What you return must match the records exactly, line for line.

[Object change descriptions]
'''
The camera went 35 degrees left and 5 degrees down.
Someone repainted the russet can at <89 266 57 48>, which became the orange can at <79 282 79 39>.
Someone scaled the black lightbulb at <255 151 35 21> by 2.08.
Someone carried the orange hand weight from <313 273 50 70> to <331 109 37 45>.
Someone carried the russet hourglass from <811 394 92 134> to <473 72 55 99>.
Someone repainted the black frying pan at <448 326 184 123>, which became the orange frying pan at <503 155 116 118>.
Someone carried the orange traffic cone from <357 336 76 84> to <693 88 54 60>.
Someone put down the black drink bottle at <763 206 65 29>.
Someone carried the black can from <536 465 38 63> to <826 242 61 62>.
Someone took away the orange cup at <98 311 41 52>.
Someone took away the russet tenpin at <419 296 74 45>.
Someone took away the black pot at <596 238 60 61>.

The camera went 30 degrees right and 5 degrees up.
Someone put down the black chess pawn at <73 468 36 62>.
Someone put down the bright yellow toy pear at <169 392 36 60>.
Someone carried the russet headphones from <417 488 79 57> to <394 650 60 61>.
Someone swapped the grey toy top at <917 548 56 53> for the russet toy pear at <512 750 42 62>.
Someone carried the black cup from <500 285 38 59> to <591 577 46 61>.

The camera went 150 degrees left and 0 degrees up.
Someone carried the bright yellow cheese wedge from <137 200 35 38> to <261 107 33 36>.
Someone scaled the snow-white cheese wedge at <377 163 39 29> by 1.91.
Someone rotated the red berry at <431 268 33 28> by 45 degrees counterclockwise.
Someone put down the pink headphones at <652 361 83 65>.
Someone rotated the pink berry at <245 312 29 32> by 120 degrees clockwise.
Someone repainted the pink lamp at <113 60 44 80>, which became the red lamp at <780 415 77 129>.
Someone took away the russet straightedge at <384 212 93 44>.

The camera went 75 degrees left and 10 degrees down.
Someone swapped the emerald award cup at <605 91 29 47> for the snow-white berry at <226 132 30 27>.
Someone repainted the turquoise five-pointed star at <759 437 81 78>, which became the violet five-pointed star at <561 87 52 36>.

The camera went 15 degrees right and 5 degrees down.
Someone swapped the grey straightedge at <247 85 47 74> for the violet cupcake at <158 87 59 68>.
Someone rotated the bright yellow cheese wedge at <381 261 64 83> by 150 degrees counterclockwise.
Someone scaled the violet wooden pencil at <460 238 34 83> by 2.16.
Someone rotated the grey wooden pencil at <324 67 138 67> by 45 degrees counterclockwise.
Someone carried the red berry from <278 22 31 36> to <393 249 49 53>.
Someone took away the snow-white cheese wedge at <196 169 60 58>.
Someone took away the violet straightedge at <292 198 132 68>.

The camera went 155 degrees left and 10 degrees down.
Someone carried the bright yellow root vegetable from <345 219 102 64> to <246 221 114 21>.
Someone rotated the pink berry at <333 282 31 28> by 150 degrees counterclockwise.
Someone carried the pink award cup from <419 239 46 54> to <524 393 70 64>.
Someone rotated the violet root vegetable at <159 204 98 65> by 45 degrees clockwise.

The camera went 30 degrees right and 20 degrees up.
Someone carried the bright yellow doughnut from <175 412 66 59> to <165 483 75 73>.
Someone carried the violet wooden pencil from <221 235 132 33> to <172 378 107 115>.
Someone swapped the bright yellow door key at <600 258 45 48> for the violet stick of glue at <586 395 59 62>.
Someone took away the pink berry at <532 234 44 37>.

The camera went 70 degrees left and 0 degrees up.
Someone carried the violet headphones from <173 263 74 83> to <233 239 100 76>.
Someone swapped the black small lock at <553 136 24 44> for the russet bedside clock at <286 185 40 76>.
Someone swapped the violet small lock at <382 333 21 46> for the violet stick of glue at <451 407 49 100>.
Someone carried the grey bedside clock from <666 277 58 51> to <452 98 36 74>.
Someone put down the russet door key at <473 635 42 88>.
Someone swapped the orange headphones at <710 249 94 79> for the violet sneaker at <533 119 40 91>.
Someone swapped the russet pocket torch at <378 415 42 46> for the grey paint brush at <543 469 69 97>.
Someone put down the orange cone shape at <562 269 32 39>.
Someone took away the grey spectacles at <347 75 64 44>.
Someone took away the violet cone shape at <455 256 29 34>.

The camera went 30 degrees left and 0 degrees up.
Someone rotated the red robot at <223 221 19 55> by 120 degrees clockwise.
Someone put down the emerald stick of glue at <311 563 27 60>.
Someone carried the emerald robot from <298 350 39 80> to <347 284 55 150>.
'''
**Task solution:**
The camera went 35 degrees left and 5 degrees down.
Someone repainted the russet can at <89 266 57 48>, which became the orange can at <79 282 79 39>.
Someone scaled the black lightbulb at <255 151 35 21> by 2.08.
Someone carried the orange hand weight from <313 273 50 70> to <331 109 37 45>.
Someone carried the russet hourglass from <811 394 92 134> to <473 72 55 99>.
Someone repainted the black frying pan at <448 326 184 123>, which became the orange frying pan at <503 155 116 118>.
Someone carried the orange traffic cone from <357 336 76 84> to <693 88 54 60>.
Someone put down the black drink bottle at <763 206 65 29>.
Someone carried the black can from <536 465 38 63> to <826 242 61 62>.
Someone took away the orange cup at <98 311 41 52>.
Someone took away the russet tenpin at <419 296 74 45>.
Someone took away the black pot at <596 238 60 61>.

The camera went 30 degrees right and 5 degrees up.
Someone put down the black chess pawn at <73 468 36 62>.
Someone put down the bright yellow toy pear at <169 392 36 60>.
Someone carried the russet headphones from <417 488 79 57> to <394 650 60 61>.
Someone swapped the grey toy top at <917 548 56 53> for the russet toy pear at <512 750 42 62>.
Someone carried the black cup from <500 285 38 59> to <591 577 46 61>.

The camera went 150 degrees left and 0 degrees up.
Someone carried the bright yellow cheese wedge from <137 200 35 38> to <261 107 33 36>.
Someone scaled the snow-white cheese wedge at <377 163 39 29> by 1.91.
Someone rotated the red berry at <431 268 33 28> by 45 degrees counterclockwise.
Someone put down the pink headphones at <652 361 83 65>.
Someone rotated the pink berry at <245 312 29 32> by 120 degrees clockwise.
Someone repainted the pink lamp at <113 60 44 80>, which became the red lamp at <780 415 77 129>.
Someone took away the russet straightedge at <384 212 93 44>.

The camera went 75 degrees left and 10 degrees down.
Someone swapped the emerald award cup at <605 91 29 47> for the snow-white berry at <226 132 30 27>.
Someone repainted the turquoise five-pointed star at <759 437 81 78>, which became the violet five-pointed star at <561 87 52 36>.

The camera went 15 degrees right and 5 degrees down.
Someone swapped the grey straightedge at <247 85 47 74> for the violet cupcake at <158 87 59 68>.
Someone rotated the bright yellow cheese wedge at <381 261 64 83> by 150 degrees counterclockwise.
Someone scaled the violet wooden pencil at <460 238 34 83> by 2.16.
Someone rotated the grey wooden pencil at <324 67 138 67> by 45 degrees counterclockwise.
Someone carried the red berry from <278 22 31 36> to <393 249 49 53>.
Someone took away the snow-white cheese wedge at <196 169 60 58>.
Someone took away the violet straightedge at <292 198 132 68>.

The camera went 155 degrees left and 10 degrees down.
Someone carried the bright yellow root vegetable from <345 219 102 64> to <246 221 114 21>.
Someone rotated the pink berry at <333 282 31 28> by 150 degrees counterclockwise.
Someone carried the pink award cup from <419 239 46 54> to <524 393 70 64>.
Someone rotated the violet root vegetable at <159 204 98 65> by 45 degrees clockwise.

The camera went 30 degrees right and 20 degrees up.
Someone carried the bright yellow doughnut from <175 412 66 59> to <165 483 75 73>.
Someone carried the violet wooden pencil from <221 235 132 33> to <172 378 107 115>.
Someone swapped the bright yellow door key at <600 258 45 48> for the violet stick of glue at <586 395 59 62>.
Someone took away the pink berry at <532 234 44 37>.

The camera went 70 degrees left and 0 degrees up.
Someone carried the violet headphones from <173 263 74 83> to <233 239 100 76>.
Someone swapped the black small lock at <553 136 24 44> for the russet bedside clock at <286 185 40 76>.
Someone swapped the violet small lock at <382 333 21 46> for the violet stick of glue at <451 407 49 100>.
Someone carried the grey bedside clock from <666 277 58 51> to <452 98 36 74>.
Someone put down the russet door key at <473 635 42 88>.
Someone swapped the orange headphones at <710 249 94 79> for the violet sneaker at <533 119 40 91>.
Someone swapped the russet pocket torch at <378 415 42 46> for the grey paint brush at <543 469 69 97>.
Someone put down the orange cone shape at <562 269 32 39>.
Someone took away the grey spectacles at <347 75 64 44>.
Someone took away the violet cone shape at <455 256 29 34>.

The camera went 30 degrees left and 0 degrees up.
Someone rotated the red robot at <223 221 19 55> by 120 degrees clockwise.
Someone put down the emerald stick of glue at <311 563 27 60>.
Someone carried the emerald robot from <298 350 39 80> to <347 284 55 150>.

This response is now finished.